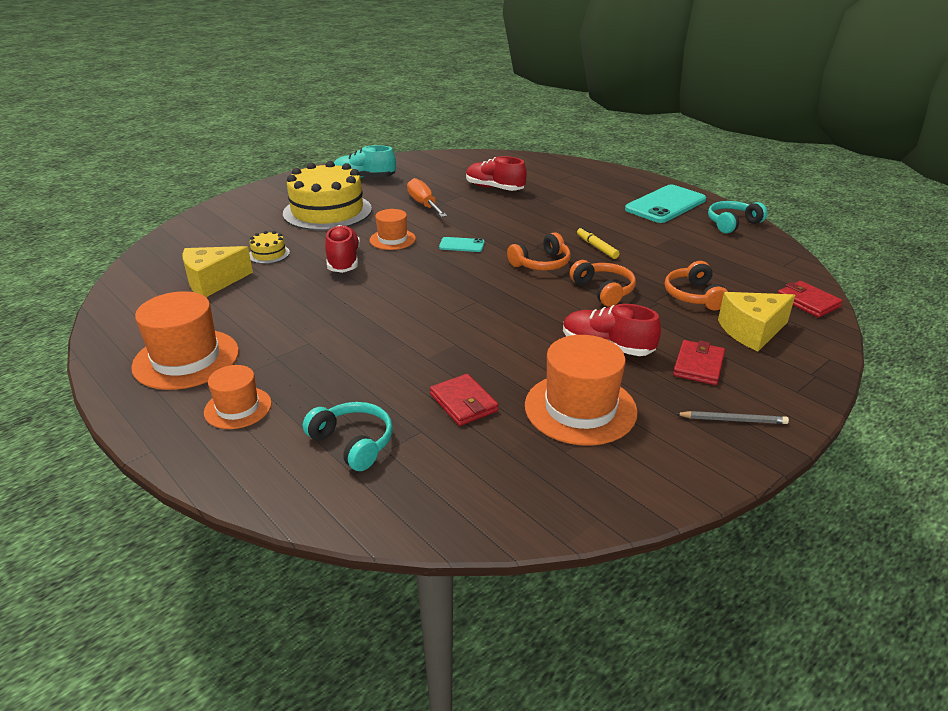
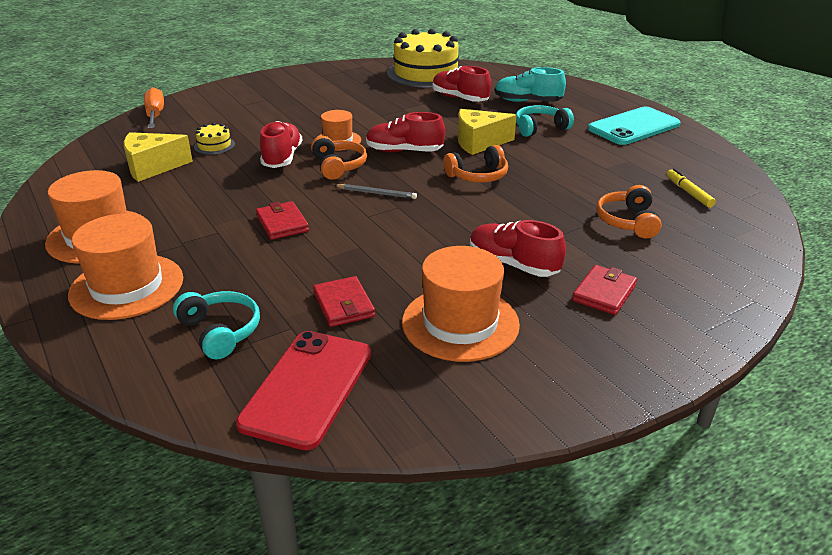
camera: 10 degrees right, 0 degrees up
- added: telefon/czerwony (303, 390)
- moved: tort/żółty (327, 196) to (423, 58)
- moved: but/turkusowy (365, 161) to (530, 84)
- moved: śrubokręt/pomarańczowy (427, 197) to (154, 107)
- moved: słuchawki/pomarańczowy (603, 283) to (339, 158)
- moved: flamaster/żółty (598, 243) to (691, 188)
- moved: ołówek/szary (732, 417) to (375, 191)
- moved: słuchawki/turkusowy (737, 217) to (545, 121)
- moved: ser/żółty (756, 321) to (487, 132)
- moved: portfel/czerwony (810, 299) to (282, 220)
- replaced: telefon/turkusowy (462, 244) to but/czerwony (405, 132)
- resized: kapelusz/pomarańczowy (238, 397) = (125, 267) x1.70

--------------------

## Problem description
Look above for the line containing "- moved: ołówek/szary", then please write out that line and each one after it through the end, exactly, with nothing else.

## Result
- moved: ołówek/szary (732, 417) to (375, 191)
- moved: słuchawki/turkusowy (737, 217) to (545, 121)
- moved: ser/żółty (756, 321) to (487, 132)
- moved: portfel/czerwony (810, 299) to (282, 220)
- replaced: telefon/turkusowy (462, 244) to but/czerwony (405, 132)
- resized: kapelusz/pomarańczowy (238, 397) = (125, 267) x1.70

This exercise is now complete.